→ TASK DATA:
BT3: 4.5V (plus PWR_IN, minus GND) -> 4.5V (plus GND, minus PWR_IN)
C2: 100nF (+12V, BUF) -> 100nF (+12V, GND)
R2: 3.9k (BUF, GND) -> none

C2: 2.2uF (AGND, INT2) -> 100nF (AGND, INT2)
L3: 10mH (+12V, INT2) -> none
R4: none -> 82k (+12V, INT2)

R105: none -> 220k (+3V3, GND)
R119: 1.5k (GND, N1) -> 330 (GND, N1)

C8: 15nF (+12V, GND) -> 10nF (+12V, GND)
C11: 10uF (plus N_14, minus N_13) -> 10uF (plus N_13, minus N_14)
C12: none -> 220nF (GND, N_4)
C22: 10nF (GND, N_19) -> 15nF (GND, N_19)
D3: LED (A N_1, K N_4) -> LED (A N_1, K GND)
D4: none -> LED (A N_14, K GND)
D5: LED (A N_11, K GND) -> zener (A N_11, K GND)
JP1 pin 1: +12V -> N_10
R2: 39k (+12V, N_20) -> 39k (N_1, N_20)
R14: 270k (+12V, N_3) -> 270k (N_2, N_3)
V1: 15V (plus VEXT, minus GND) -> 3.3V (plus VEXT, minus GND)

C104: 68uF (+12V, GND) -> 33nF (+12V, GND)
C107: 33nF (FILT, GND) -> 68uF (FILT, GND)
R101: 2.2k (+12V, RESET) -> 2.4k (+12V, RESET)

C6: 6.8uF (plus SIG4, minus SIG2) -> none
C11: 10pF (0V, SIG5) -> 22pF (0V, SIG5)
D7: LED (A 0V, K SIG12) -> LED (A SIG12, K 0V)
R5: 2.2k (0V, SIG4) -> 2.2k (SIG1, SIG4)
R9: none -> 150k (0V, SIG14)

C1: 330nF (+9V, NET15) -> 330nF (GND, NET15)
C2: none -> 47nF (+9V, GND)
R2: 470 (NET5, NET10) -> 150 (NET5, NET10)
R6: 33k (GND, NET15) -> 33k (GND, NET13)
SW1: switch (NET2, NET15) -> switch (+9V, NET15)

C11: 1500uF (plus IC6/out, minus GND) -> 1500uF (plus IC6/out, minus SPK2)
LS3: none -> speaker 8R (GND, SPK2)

→ WORK TASK: What lines in the records above include the string "plus"? Copy each one.

→ EXERCISE OUTPUT:
BT3: 4.5V (plus PWR_IN, minus GND) -> 4.5V (plus GND, minus PWR_IN)
C11: 10uF (plus N_14, minus N_13) -> 10uF (plus N_13, minus N_14)
V1: 15V (plus VEXT, minus GND) -> 3.3V (plus VEXT, minus GND)
C6: 6.8uF (plus SIG4, minus SIG2) -> none
C11: 1500uF (plus IC6/out, minus GND) -> 1500uF (plus IC6/out, minus SPK2)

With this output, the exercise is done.